■ **Exercise aim**
Your answer should be the lines of the material that include the word "minus".

━━━━━ Records provided ━━━━━

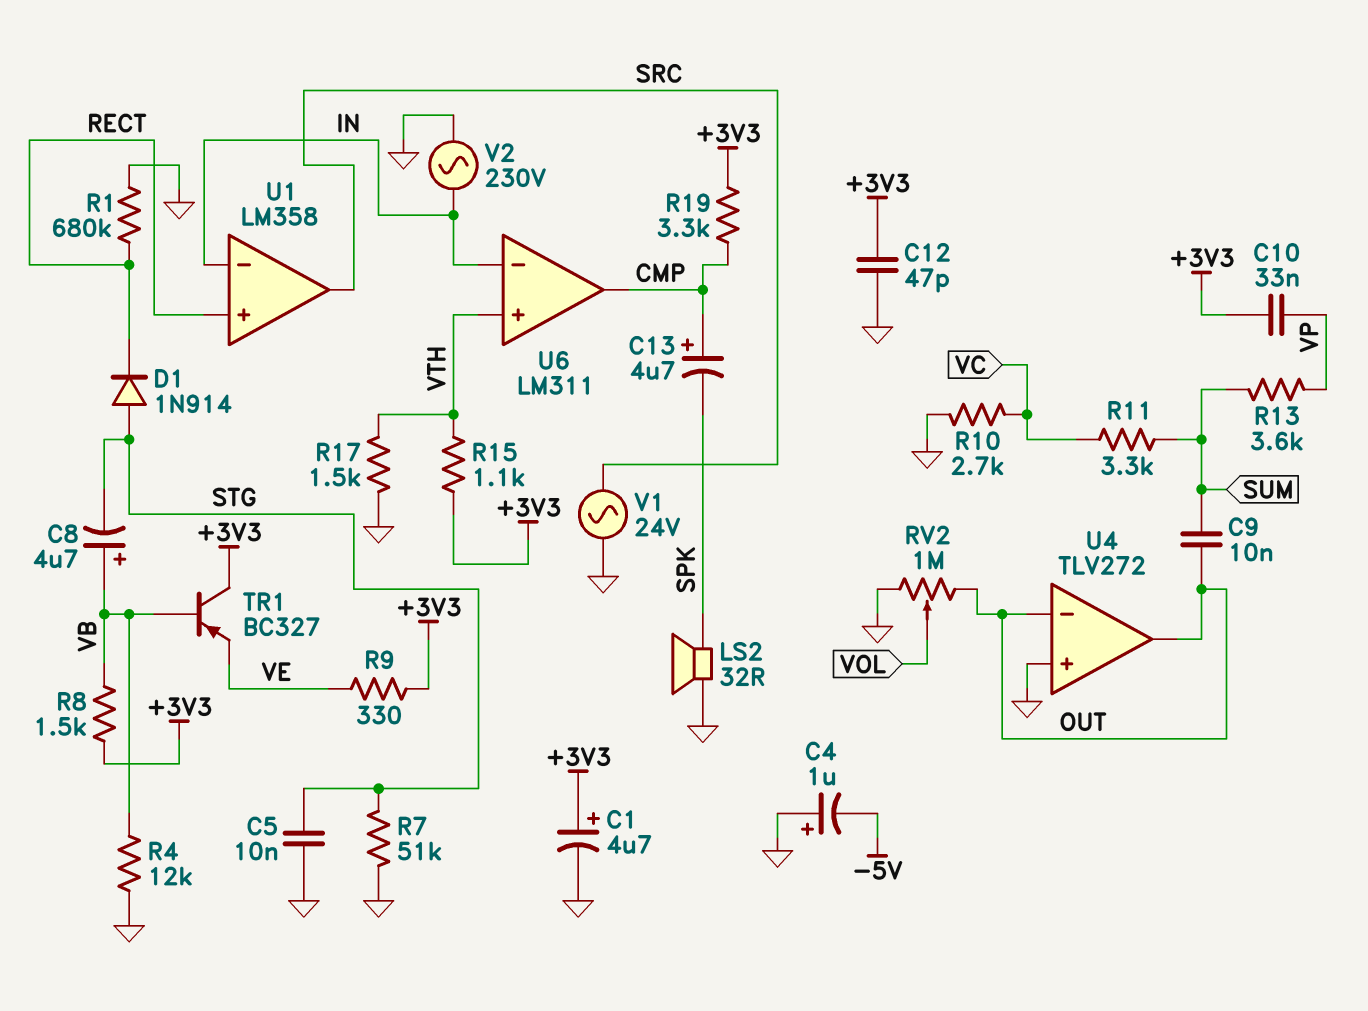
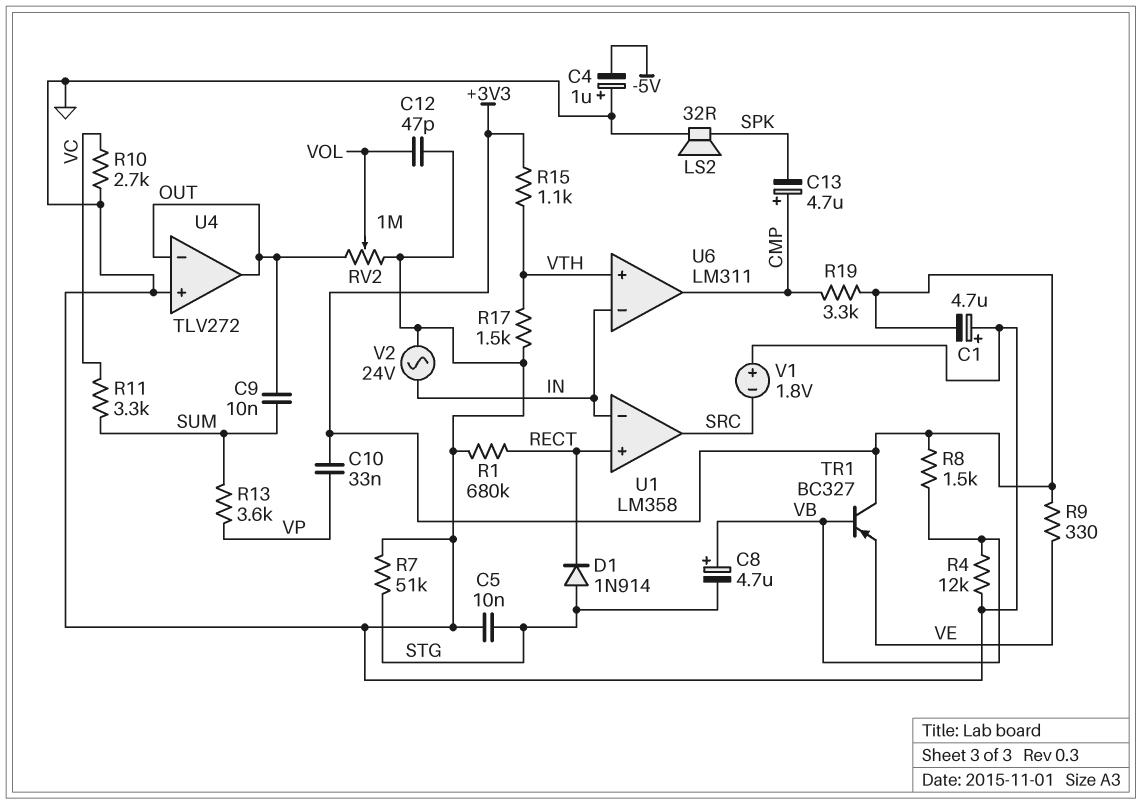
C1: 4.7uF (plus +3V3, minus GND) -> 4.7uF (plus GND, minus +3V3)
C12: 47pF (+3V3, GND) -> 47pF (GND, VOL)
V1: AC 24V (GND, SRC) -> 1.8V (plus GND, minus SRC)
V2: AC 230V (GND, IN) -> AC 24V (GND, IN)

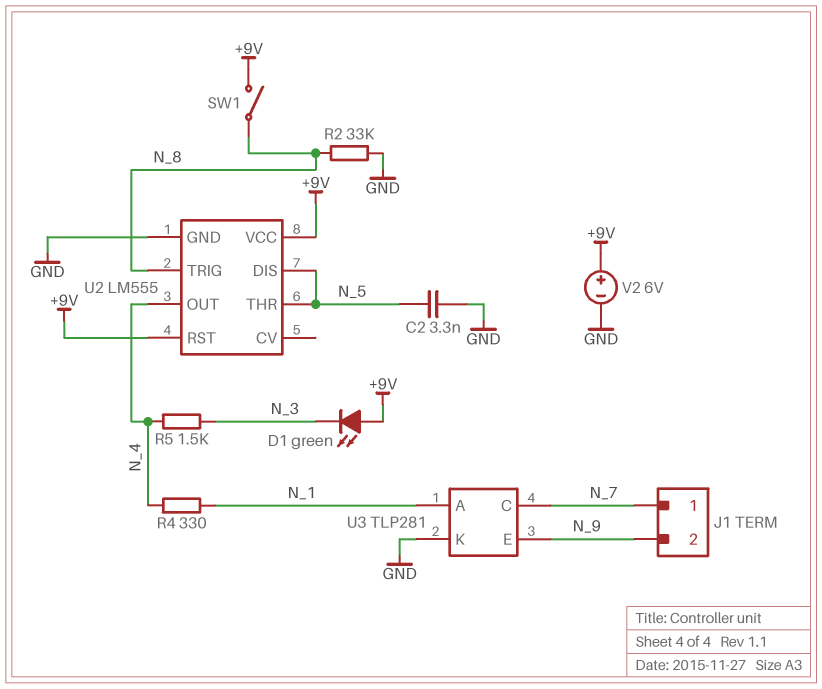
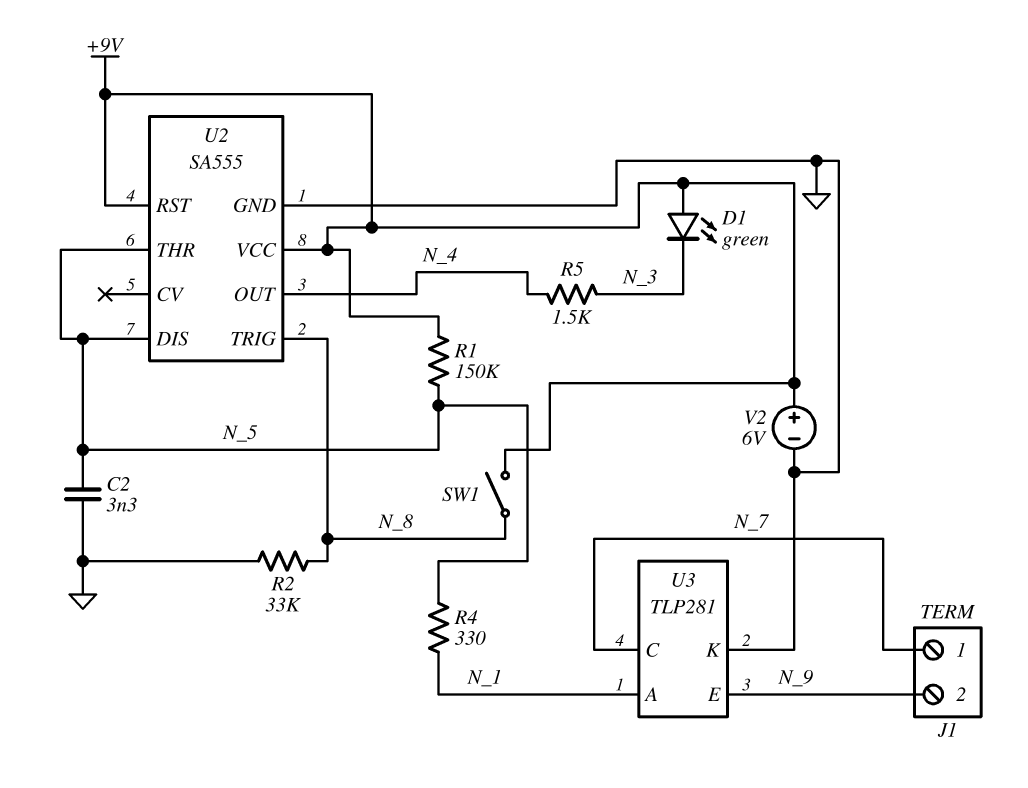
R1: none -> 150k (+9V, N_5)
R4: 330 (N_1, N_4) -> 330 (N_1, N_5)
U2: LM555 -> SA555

━━━━━

■ **Written response**
C1: 4.7uF (plus +3V3, minus GND) -> 4.7uF (plus GND, minus +3V3)
V1: AC 24V (GND, SRC) -> 1.8V (plus GND, minus SRC)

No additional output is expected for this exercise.